Exercise requirements:
Gather every line from the entries below that includes "purple".

Items from a data source:
▬▬▬

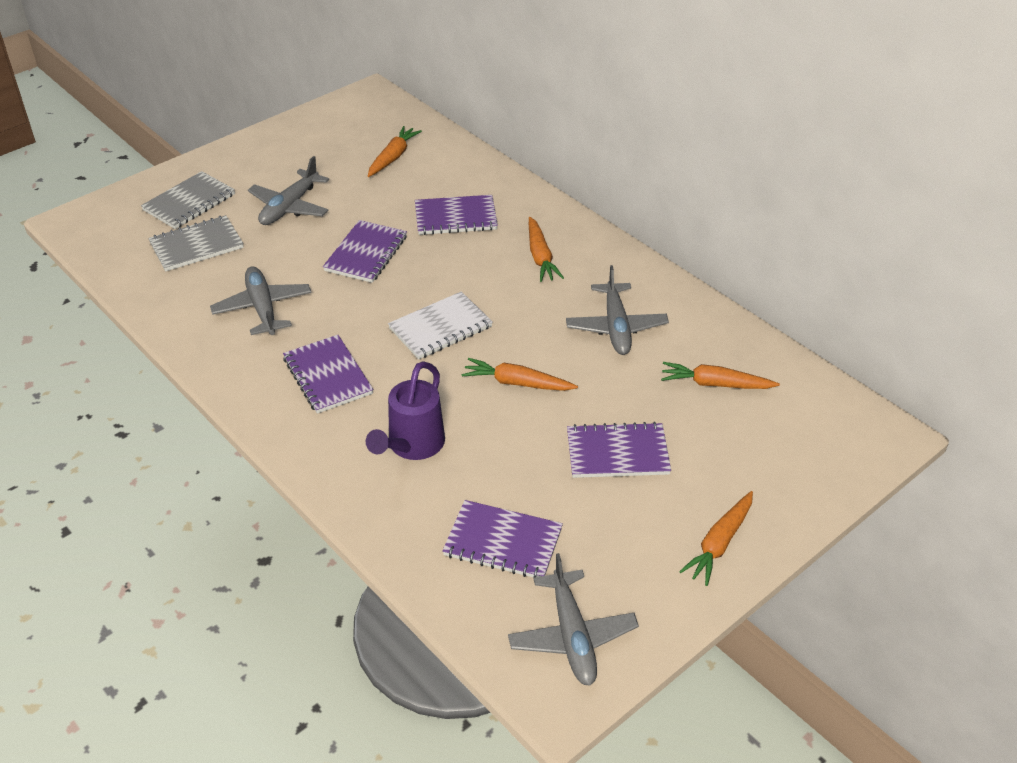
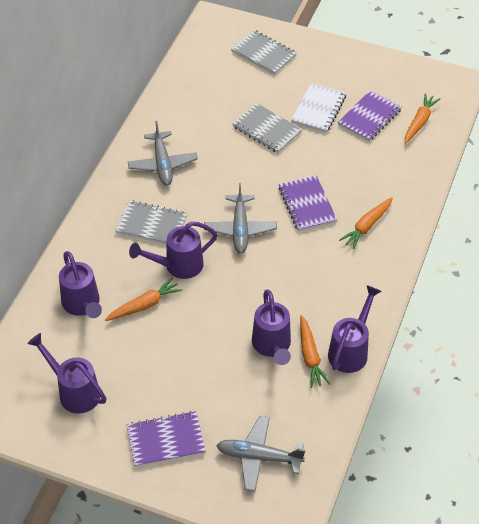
grey notebook: 2 -> 3
grey plane: 4 -> 3
orange carrot: 5 -> 4
purple notebook: 5 -> 3
purple watering can: 1 -> 5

▬▬▬

Exercise output:
purple notebook: 5 -> 3
purple watering can: 1 -> 5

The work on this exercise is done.